= Written instruction =
Report every line of the records below that contains the word "above", copying each such line in full.

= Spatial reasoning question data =
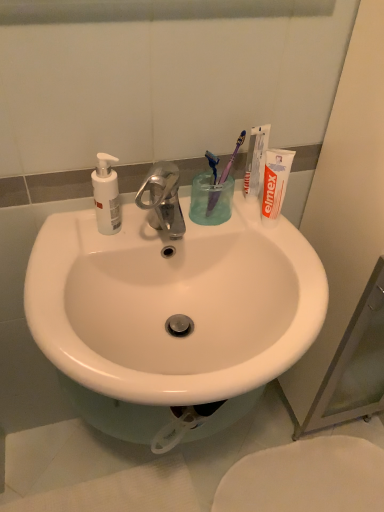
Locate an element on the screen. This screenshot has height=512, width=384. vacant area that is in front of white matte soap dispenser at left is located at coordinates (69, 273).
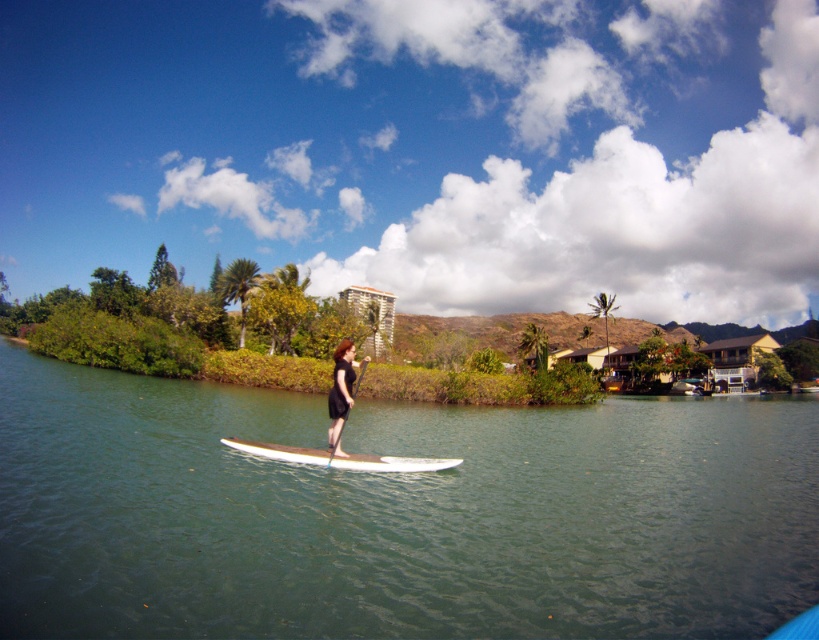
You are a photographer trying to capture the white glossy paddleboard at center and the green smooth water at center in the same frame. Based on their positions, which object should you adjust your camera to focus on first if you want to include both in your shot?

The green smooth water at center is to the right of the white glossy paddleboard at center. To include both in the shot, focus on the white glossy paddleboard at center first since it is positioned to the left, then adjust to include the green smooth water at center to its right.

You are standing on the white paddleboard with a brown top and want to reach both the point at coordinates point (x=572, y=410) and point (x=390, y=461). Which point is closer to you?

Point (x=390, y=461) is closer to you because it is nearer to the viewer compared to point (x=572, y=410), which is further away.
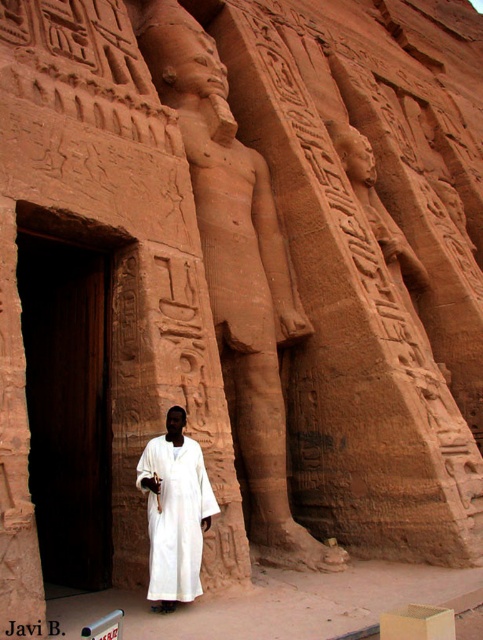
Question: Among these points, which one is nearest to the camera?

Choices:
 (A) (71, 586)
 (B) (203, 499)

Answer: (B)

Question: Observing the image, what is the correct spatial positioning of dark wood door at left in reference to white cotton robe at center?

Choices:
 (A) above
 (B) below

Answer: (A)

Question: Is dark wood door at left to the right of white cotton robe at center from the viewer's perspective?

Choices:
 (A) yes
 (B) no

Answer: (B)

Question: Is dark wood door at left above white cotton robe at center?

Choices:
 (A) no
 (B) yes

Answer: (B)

= Completed exercise =
 (A) above
Question: Is dark wood door at left above white cotton robe at center?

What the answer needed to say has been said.